■ What the task asks
Your reply should hold exactly the lines from the one that contains "move | Herz" through the end of the data. Repeat them word for word.
START Provided data
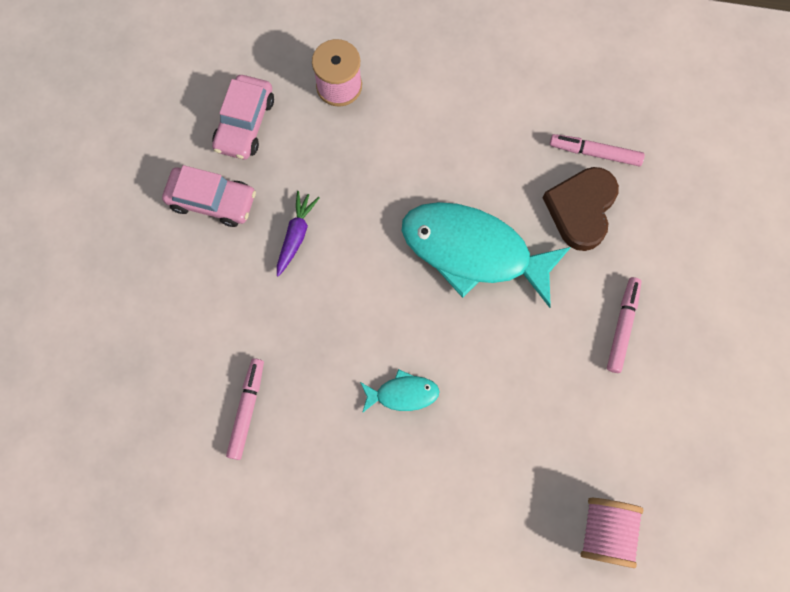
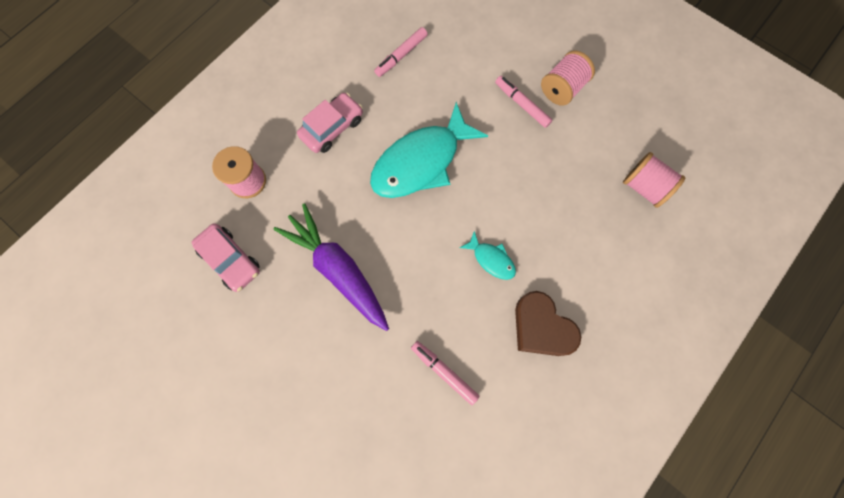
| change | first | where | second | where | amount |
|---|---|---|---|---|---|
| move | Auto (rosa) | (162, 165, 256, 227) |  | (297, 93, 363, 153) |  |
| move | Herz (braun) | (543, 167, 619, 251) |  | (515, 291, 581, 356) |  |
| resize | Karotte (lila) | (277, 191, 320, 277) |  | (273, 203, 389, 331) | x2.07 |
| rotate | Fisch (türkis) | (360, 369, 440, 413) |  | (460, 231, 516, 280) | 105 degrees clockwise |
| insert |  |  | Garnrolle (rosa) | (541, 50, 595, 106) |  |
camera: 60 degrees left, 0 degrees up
END Provided data
■ Response to the task
| move | Herz (braun) | (543, 167, 619, 251) |  | (515, 291, 581, 356) |  |
| resize | Karotte (lila) | (277, 191, 320, 277) |  | (273, 203, 389, 331) | x2.07 |
| rotate | Fisch (türkis) | (360, 369, 440, 413) |  | (460, 231, 516, 280) | 105 degrees clockwise |
| insert |  |  | Garnrolle (rosa) | (541, 50, 595, 106) |  |
camera: 60 degrees left, 0 degrees up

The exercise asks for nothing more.